● **Problem description**: Start at the line below containing "U1 pin ADJ: VFB -> +24V" and stop at the line containing "R6: 330 (CANH, CANL) -> none". Repeat every line of that stretch exactly, and nothing outside it.

[Change detection data]
****

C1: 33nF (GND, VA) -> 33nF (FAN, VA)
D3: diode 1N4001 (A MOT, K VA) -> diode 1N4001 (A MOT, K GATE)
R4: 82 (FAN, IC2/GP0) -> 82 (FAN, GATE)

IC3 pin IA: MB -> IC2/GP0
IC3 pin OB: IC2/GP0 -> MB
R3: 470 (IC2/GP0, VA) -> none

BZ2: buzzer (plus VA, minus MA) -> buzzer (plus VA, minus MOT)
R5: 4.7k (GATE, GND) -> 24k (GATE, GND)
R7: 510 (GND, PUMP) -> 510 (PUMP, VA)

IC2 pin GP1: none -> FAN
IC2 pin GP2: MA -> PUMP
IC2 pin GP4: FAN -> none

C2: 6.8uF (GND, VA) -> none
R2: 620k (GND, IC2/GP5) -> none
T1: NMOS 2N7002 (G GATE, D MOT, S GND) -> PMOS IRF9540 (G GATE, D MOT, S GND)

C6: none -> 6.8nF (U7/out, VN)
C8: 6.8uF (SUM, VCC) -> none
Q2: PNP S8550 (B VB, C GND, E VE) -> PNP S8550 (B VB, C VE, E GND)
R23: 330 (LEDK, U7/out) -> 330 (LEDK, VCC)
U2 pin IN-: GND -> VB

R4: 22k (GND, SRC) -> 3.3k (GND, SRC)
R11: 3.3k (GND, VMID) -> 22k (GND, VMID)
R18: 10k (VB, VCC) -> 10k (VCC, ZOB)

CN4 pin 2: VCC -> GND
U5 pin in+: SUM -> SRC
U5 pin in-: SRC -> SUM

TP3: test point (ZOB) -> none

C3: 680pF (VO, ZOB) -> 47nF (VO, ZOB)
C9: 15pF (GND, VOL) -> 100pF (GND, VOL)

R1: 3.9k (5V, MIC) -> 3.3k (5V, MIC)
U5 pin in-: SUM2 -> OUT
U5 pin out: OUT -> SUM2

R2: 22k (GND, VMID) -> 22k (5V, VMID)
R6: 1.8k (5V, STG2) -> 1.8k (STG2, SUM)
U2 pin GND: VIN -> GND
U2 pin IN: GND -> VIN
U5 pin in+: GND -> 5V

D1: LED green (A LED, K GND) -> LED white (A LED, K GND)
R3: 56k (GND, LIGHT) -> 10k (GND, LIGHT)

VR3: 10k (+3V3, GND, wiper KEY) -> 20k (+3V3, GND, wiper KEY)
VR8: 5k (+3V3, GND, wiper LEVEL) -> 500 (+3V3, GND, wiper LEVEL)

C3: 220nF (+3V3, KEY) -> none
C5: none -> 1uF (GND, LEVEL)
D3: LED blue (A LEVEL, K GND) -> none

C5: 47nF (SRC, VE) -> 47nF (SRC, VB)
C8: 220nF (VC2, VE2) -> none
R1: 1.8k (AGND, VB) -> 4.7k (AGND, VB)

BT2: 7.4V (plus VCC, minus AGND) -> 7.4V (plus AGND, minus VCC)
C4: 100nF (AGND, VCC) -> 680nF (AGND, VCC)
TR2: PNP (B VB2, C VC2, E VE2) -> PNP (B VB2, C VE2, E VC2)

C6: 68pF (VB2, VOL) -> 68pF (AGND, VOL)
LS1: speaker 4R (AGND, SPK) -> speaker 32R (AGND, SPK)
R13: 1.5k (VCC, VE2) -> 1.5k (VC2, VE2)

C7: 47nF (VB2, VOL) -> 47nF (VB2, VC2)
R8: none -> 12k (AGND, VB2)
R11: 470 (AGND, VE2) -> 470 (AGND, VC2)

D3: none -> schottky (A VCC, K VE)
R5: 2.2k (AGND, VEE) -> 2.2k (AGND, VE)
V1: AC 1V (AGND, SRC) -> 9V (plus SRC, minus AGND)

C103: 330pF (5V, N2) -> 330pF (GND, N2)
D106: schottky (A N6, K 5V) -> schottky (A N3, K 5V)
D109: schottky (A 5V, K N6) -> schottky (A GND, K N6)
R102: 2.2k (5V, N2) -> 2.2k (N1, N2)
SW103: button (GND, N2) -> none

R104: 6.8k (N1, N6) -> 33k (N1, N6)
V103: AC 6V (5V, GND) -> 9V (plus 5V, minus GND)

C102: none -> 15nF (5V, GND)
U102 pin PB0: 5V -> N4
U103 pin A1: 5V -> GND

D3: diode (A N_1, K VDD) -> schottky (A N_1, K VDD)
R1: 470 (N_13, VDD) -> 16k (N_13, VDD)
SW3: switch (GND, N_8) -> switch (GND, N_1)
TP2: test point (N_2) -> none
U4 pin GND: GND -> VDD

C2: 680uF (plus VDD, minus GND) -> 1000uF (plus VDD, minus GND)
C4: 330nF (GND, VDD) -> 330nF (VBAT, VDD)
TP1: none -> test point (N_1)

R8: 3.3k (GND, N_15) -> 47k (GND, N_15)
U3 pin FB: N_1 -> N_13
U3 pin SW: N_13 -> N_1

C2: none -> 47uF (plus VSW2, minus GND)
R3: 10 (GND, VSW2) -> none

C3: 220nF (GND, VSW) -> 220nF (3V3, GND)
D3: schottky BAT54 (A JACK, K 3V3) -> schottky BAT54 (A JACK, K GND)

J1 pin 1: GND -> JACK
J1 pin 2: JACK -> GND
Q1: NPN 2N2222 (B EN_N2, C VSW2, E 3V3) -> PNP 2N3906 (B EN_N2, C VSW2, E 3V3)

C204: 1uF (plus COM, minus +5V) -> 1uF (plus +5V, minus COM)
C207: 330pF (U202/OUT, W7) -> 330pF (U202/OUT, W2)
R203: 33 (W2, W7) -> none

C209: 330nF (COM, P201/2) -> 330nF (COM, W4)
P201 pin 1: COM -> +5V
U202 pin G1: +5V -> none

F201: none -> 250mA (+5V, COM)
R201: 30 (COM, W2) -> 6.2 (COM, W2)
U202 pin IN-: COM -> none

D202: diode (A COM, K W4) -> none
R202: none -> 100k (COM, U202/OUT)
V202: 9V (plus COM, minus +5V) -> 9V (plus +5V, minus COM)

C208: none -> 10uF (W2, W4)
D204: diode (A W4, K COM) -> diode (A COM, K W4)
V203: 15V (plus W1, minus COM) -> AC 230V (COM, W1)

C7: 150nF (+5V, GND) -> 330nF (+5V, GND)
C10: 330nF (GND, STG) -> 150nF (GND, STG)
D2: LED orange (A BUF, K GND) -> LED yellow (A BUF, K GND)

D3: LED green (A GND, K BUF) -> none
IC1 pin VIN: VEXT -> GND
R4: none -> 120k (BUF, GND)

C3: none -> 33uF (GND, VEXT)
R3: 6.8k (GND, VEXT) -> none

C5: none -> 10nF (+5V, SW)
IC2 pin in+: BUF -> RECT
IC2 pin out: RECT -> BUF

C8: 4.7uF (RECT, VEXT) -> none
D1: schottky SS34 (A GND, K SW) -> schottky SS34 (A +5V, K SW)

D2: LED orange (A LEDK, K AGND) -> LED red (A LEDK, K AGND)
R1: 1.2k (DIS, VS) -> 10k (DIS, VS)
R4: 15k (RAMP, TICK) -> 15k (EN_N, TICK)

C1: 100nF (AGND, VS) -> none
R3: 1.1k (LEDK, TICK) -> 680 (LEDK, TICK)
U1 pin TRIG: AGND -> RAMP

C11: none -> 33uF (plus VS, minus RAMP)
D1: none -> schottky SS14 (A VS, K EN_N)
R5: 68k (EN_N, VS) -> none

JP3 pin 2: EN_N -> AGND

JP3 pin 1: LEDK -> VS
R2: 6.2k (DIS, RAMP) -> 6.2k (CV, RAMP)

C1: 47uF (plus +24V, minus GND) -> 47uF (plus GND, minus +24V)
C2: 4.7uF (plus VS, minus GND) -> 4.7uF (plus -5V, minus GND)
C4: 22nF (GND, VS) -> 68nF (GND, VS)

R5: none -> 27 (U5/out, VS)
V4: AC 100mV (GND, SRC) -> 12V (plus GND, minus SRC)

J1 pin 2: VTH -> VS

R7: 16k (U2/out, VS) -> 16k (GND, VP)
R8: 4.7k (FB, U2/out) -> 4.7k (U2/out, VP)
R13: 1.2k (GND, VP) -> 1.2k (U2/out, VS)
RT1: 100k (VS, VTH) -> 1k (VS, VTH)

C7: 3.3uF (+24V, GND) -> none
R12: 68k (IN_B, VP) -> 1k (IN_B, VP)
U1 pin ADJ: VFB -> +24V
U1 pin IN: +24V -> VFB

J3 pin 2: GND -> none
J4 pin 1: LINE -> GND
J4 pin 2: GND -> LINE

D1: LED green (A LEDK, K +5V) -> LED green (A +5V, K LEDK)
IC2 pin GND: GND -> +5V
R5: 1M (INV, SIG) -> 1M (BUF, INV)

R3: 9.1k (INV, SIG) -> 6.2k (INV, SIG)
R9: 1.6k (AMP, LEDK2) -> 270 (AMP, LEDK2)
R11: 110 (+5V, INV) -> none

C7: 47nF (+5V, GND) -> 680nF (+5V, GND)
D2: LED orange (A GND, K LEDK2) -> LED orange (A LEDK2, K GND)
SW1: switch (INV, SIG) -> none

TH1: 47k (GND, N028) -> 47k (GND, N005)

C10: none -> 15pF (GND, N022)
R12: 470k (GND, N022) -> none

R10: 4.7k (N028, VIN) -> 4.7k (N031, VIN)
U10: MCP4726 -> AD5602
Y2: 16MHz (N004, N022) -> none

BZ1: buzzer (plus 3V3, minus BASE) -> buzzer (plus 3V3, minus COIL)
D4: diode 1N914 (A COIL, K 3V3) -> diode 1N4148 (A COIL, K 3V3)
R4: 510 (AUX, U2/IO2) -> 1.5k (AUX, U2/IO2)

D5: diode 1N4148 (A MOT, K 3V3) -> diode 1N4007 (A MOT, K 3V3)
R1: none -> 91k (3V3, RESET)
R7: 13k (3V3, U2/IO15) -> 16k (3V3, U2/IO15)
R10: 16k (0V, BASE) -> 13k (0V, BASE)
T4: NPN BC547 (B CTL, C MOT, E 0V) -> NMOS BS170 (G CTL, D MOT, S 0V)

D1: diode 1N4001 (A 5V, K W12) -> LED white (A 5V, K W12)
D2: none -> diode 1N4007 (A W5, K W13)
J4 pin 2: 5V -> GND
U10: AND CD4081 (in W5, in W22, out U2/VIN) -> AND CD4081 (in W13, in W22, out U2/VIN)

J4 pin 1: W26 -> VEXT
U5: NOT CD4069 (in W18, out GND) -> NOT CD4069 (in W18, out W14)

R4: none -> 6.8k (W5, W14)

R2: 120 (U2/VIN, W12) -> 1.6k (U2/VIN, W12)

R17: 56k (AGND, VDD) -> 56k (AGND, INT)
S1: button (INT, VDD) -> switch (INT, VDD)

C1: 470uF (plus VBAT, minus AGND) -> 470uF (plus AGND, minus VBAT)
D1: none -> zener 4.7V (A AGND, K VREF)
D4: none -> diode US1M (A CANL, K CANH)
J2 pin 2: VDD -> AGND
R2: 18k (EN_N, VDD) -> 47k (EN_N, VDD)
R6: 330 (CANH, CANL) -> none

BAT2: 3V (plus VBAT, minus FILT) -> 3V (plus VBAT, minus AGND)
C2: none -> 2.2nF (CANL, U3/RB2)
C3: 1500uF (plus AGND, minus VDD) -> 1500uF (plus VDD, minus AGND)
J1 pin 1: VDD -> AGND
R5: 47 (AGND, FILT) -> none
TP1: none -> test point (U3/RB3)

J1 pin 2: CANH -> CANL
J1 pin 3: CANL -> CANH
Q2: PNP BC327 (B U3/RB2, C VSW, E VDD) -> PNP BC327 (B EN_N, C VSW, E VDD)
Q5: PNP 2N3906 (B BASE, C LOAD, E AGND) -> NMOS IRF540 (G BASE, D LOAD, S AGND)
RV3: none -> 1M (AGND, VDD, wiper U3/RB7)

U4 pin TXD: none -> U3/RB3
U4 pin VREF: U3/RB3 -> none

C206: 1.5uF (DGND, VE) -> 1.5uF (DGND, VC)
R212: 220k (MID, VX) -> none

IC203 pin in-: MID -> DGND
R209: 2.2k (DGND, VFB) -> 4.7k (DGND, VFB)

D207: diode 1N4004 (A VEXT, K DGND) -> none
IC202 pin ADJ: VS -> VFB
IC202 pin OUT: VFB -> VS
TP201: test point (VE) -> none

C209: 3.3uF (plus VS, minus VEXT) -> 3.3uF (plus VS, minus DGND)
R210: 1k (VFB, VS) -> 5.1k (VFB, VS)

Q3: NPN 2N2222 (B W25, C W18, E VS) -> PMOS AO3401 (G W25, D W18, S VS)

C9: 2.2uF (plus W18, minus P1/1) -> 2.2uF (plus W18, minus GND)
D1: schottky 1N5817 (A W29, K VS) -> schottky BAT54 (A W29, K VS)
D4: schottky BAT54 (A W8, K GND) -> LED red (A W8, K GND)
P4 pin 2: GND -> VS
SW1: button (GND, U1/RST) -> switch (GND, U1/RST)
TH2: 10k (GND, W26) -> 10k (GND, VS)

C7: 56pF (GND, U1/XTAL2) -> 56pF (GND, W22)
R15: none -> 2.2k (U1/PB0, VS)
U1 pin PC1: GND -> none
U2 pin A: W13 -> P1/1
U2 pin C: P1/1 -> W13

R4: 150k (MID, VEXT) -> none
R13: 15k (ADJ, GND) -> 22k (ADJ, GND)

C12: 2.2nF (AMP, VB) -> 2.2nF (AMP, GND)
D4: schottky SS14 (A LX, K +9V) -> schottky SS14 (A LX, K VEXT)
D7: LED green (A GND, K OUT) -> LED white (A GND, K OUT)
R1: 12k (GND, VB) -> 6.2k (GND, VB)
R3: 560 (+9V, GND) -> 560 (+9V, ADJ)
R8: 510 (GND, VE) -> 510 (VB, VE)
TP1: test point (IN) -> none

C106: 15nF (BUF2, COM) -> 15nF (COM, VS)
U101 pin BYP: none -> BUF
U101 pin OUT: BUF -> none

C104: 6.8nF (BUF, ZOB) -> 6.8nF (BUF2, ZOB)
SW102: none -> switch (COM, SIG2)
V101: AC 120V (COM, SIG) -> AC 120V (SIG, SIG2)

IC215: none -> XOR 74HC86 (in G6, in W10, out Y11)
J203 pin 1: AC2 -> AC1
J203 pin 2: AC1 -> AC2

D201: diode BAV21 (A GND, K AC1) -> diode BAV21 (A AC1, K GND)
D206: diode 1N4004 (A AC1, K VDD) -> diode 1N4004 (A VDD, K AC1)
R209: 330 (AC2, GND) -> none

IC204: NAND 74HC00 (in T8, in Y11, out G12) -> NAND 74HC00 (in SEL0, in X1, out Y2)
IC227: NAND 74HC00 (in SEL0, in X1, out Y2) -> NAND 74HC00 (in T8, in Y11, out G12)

****

● **Answer to this exercise**:
U1 pin ADJ: VFB -> +24V
U1 pin IN: +24V -> VFB

J3 pin 2: GND -> none
J4 pin 1: LINE -> GND
J4 pin 2: GND -> LINE

D1: LED green (A LEDK, K +5V) -> LED green (A +5V, K LEDK)
IC2 pin GND: GND -> +5V
R5: 1M (INV, SIG) -> 1M (BUF, INV)

R3: 9.1k (INV, SIG) -> 6.2k (INV, SIG)
R9: 1.6k (AMP, LEDK2) -> 270 (AMP, LEDK2)
R11: 110 (+5V, INV) -> none

C7: 47nF (+5V, GND) -> 680nF (+5V, GND)
D2: LED orange (A GND, K LEDK2) -> LED orange (A LEDK2, K GND)
SW1: switch (INV, SIG) -> none

TH1: 47k (GND, N028) -> 47k (GND, N005)

C10: none -> 15pF (GND, N022)
R12: 470k (GND, N022) -> none

R10: 4.7k (N028, VIN) -> 4.7k (N031, VIN)
U10: MCP4726 -> AD5602
Y2: 16MHz (N004, N022) -> none

BZ1: buzzer (plus 3V3, minus BASE) -> buzzer (plus 3V3, minus COIL)
D4: diode 1N914 (A COIL, K 3V3) -> diode 1N4148 (A COIL, K 3V3)
R4: 510 (AUX, U2/IO2) -> 1.5k (AUX, U2/IO2)

D5: diode 1N4148 (A MOT, K 3V3) -> diode 1N4007 (A MOT, K 3V3)
R1: none -> 91k (3V3, RESET)
R7: 13k (3V3, U2/IO15) -> 16k (3V3, U2/IO15)
R10: 16k (0V, BASE) -> 13k (0V, BASE)
T4: NPN BC547 (B CTL, C MOT, E 0V) -> NMOS BS170 (G CTL, D MOT, S 0V)

D1: diode 1N4001 (A 5V, K W12) -> LED white (A 5V, K W12)
D2: none -> diode 1N4007 (A W5, K W13)
J4 pin 2: 5V -> GND
U10: AND CD4081 (in W5, in W22, out U2/VIN) -> AND CD4081 (in W13, in W22, out U2/VIN)

J4 pin 1: W26 -> VEXT
U5: NOT CD4069 (in W18, out GND) -> NOT CD4069 (in W18, out W14)

R4: none -> 6.8k (W5, W14)

R2: 120 (U2/VIN, W12) -> 1.6k (U2/VIN, W12)

R17: 56k (AGND, VDD) -> 56k (AGND, INT)
S1: button (INT, VDD) -> switch (INT, VDD)

C1: 470uF (plus VBAT, minus AGND) -> 470uF (plus AGND, minus VBAT)
D1: none -> zener 4.7V (A AGND, K VREF)
D4: none -> diode US1M (A CANL, K CANH)
J2 pin 2: VDD -> AGND
R2: 18k (EN_N, VDD) -> 47k (EN_N, VDD)
R6: 330 (CANH, CANL) -> none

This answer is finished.